DATA TO PROCESS:
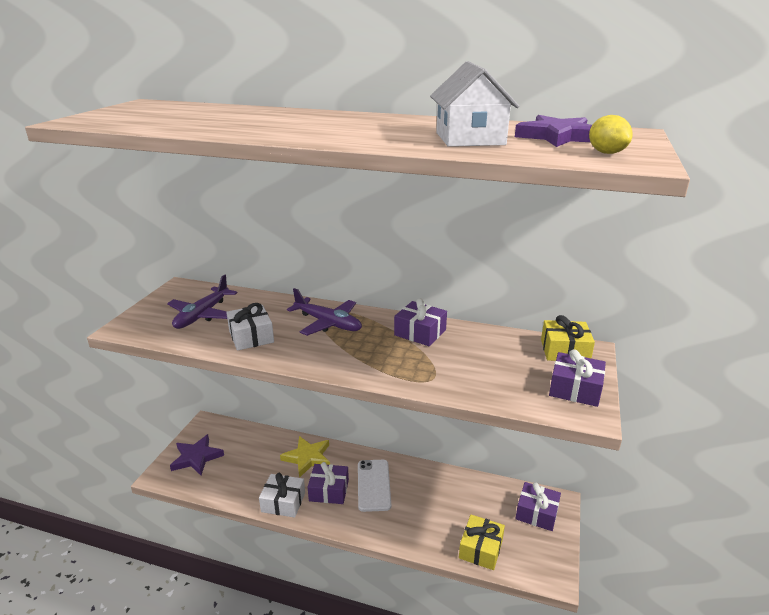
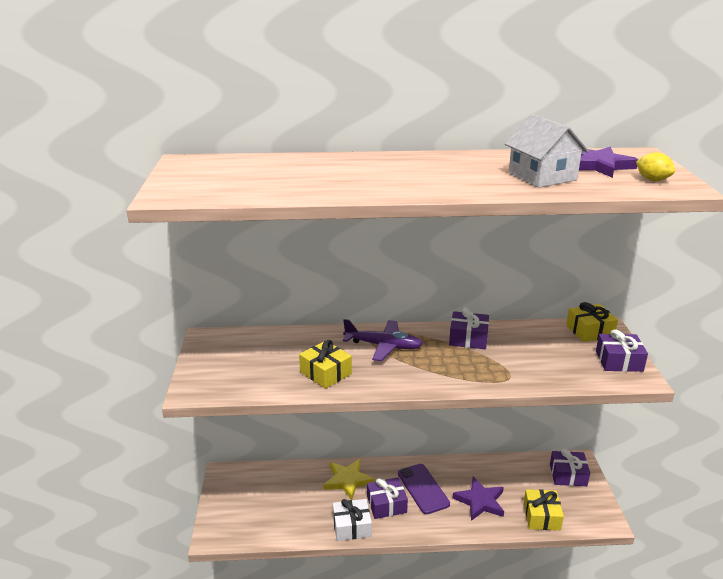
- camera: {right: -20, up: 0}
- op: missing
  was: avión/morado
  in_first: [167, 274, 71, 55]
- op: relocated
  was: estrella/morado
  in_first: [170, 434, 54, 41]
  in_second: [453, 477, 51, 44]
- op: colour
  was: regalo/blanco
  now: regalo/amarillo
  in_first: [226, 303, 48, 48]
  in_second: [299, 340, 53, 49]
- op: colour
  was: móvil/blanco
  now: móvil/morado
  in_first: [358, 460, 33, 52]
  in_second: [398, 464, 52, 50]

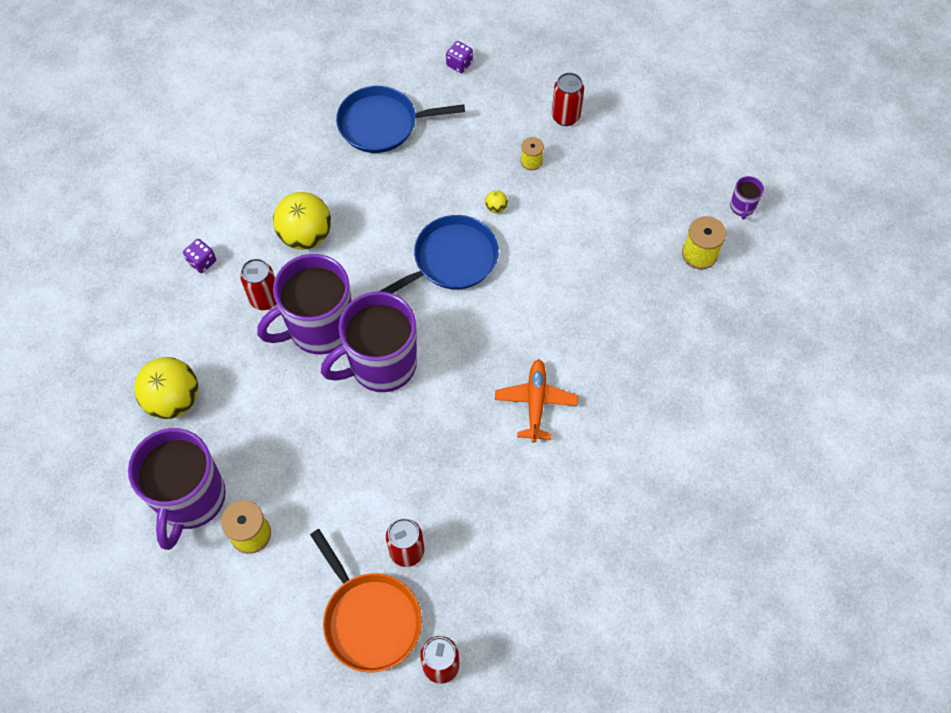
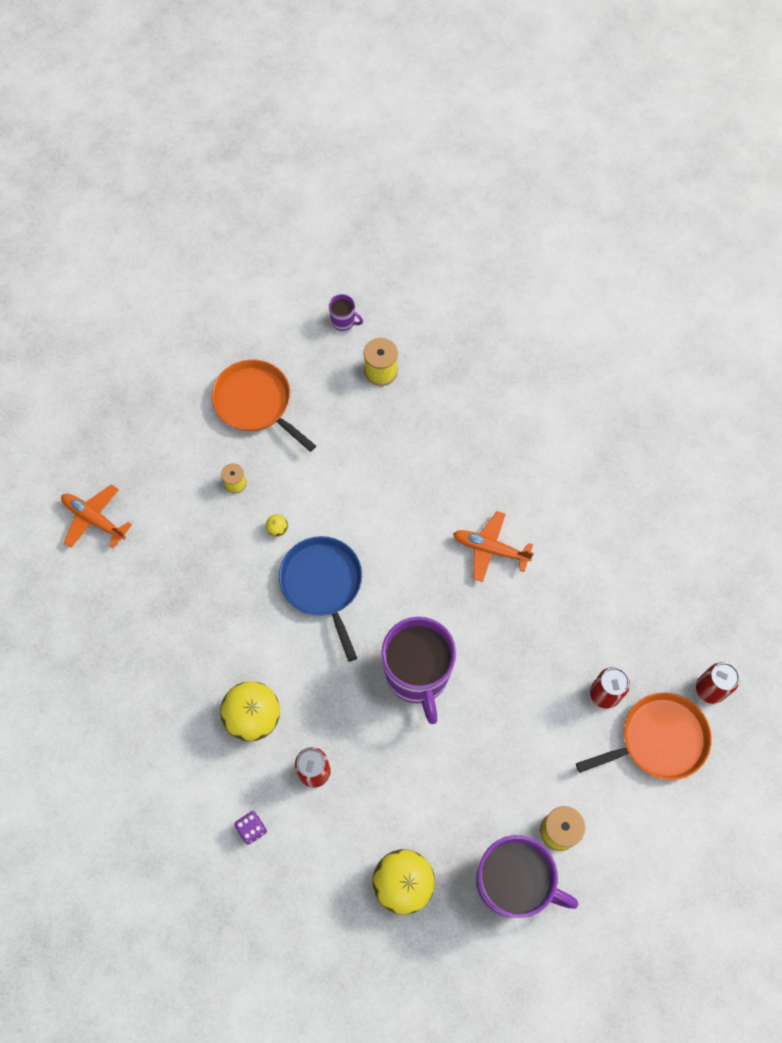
- camera: {right: -75, up: 5}
- op: missing
  was: taza/morado
  in_first: [257, 254, 94, 101]
- op: missing
  was: sartén/azul
  in_first: [336, 86, 129, 67]
- op: exchanged
  was: dado/morado
  now: avión/naranja
  in_first: [446, 41, 27, 32]
  in_second: [61, 484, 71, 64]
- op: missing
  was: lata/rojo
  in_first: [552, 73, 32, 53]
- op: appeared
  now: sartén/naranja
  in_second: [212, 359, 104, 93]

TRY IT: Images stay out; everything else in the records must be given again exactly.

TASK OUTPUT:
- camera: {right: -20, up: 0}
- op: missing
  was: avión/morado
  in_first: [167, 274, 71, 55]
- op: relocated
  was: estrella/morado
  in_first: [170, 434, 54, 41]
  in_second: [453, 477, 51, 44]
- op: colour
  was: regalo/blanco
  now: regalo/amarillo
  in_first: [226, 303, 48, 48]
  in_second: [299, 340, 53, 49]
- op: colour
  was: móvil/blanco
  now: móvil/morado
  in_first: [358, 460, 33, 52]
  in_second: [398, 464, 52, 50]

- camera: {right: -75, up: 5}
- op: missing
  was: taza/morado
  in_first: [257, 254, 94, 101]
- op: missing
  was: sartén/azul
  in_first: [336, 86, 129, 67]
- op: exchanged
  was: dado/morado
  now: avión/naranja
  in_first: [446, 41, 27, 32]
  in_second: [61, 484, 71, 64]
- op: missing
  was: lata/rojo
  in_first: [552, 73, 32, 53]
- op: appeared
  now: sartén/naranja
  in_second: [212, 359, 104, 93]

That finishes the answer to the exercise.